— start of Dataset entries —

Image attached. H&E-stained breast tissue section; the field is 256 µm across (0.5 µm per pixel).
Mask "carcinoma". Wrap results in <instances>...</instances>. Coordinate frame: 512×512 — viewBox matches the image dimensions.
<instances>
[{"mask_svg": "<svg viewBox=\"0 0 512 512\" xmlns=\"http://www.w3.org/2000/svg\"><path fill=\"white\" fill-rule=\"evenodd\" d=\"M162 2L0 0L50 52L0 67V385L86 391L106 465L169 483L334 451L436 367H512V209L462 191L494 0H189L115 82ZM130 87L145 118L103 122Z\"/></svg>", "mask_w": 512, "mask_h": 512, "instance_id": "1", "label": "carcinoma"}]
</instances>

— end of Dataset entries —

Written problem
Return exactly, and only, the line containing "the image dimensions." and every line after it through the end of the material.

Worked answer
Mask "carcinoma". Wrap results in <instances>...</instances>. Coordinate frame: 512×512 — viewBox matches the image dimensions.
<instances>
[{"mask_svg": "<svg viewBox=\"0 0 512 512\" xmlns=\"http://www.w3.org/2000/svg\"><path fill=\"white\" fill-rule=\"evenodd\" d=\"M162 2L0 0L50 52L0 67V385L86 391L106 465L169 483L334 451L436 367H512V209L462 191L494 0H189L115 82ZM130 87L145 118L103 122Z\"/></svg>", "mask_w": 512, "mask_h": 512, "instance_id": "1", "label": "carcinoma"}]
</instances>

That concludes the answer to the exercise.